- **Instructions to follow**
Word for word, reproduce the records, keeping none of the pictures.

- **Provided records**
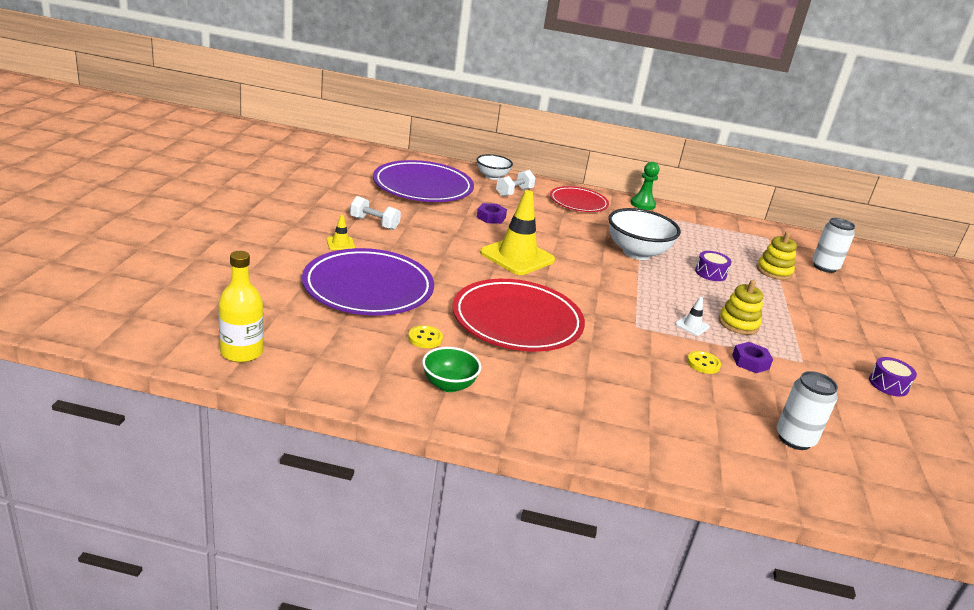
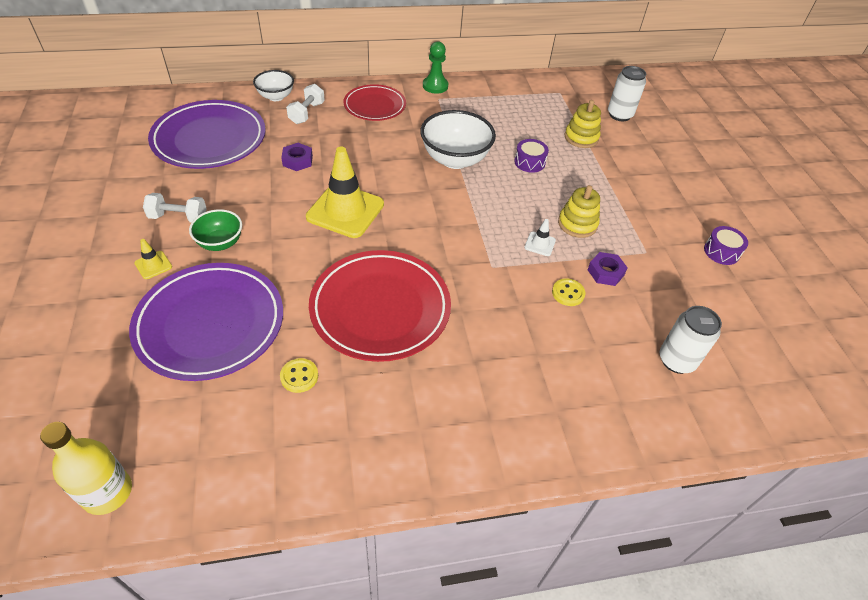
camera: 20 degrees left, 20 degrees up
(448, 385) = (349, 436): green bowl -> green bowl (220, 243)

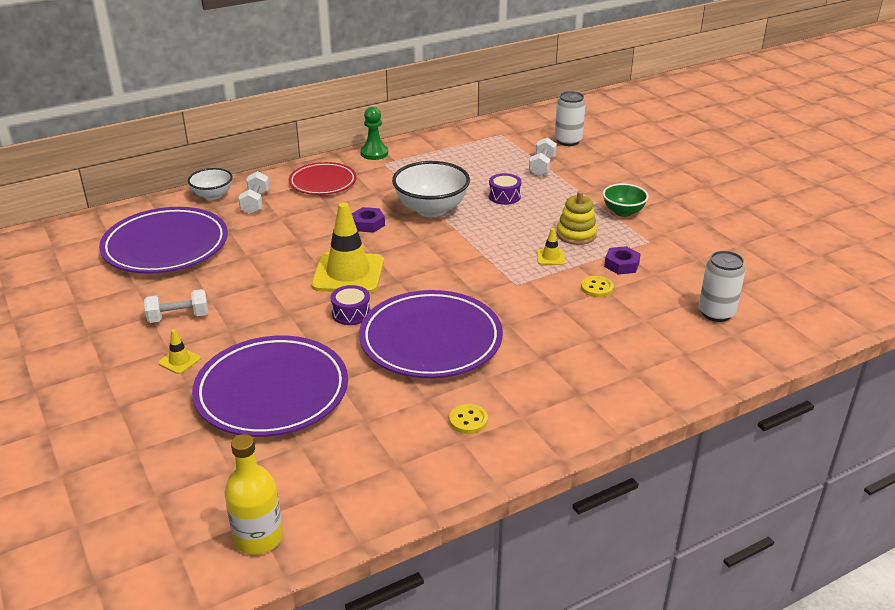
camera: 15 degrees left, 15 degrees down
(220, 243) = (237, 327): green bowl -> green bowl (623, 212)
(297, 161) = (272, 244): purple nut -> purple nut (368, 224)
(299, 376) = (386, 408): yellow button -> yellow button (468, 420)
(380, 308) = (431, 340): red plate -> purple plate
(540, 244) = (550, 257): white traffic cone -> yellow traffic cone
(581, 138) = (542, 167): yellow stacking toy -> white dumbbell
(721, 252) = (714, 226): purple drum -> purple drum (351, 313)

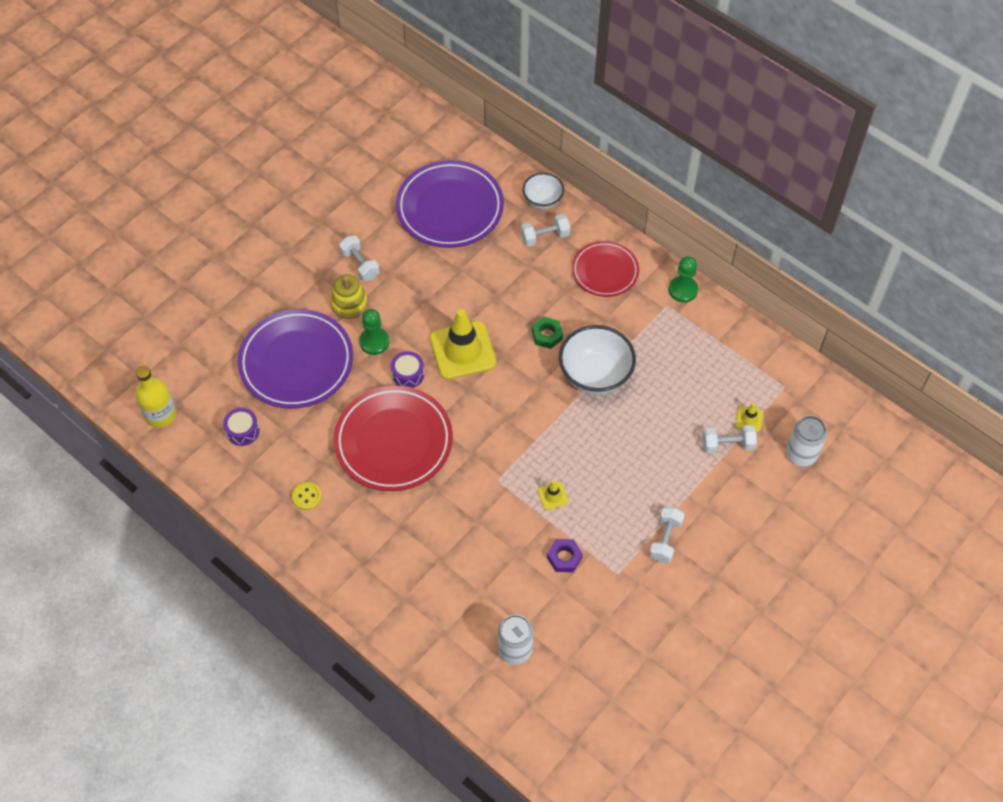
camera: 70 degrees right, 25 degrees up
(179, 361) = (310, 291): yellow traffic cone -> yellow traffic cone (749, 419)
(291, 328) = (374, 342): none -> green pawn
(368, 224) = (547, 335): purple nut -> green nut
(431, 340) = (393, 441): purple plate -> red plate
(504, 196) = (648, 428): purple drum -> purple drum (242, 431)
(576, 234) = (603, 508): yellow stacking toy -> yellow stacking toy (349, 303)
(597, 288) = (517, 545): yellow button -> none
(623, 212) = (665, 540): green bowl -> white dumbbell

- **Output**
camera: 20 degrees left, 20 degrees up
(448, 385) = (349, 436): green bowl -> green bowl (220, 243)

camera: 15 degrees left, 15 degrees down
(220, 243) = (237, 327): green bowl -> green bowl (623, 212)
(297, 161) = (272, 244): purple nut -> purple nut (368, 224)
(299, 376) = (386, 408): yellow button -> yellow button (468, 420)
(380, 308) = (431, 340): red plate -> purple plate
(540, 244) = (550, 257): white traffic cone -> yellow traffic cone
(581, 138) = (542, 167): yellow stacking toy -> white dumbbell
(721, 252) = (714, 226): purple drum -> purple drum (351, 313)

camera: 70 degrees right, 25 degrees up
(179, 361) = (310, 291): yellow traffic cone -> yellow traffic cone (749, 419)
(291, 328) = (374, 342): none -> green pawn
(368, 224) = (547, 335): purple nut -> green nut
(431, 340) = (393, 441): purple plate -> red plate
(504, 196) = (648, 428): purple drum -> purple drum (242, 431)
(576, 234) = (603, 508): yellow stacking toy -> yellow stacking toy (349, 303)
(597, 288) = (517, 545): yellow button -> none
(623, 212) = (665, 540): green bowl -> white dumbbell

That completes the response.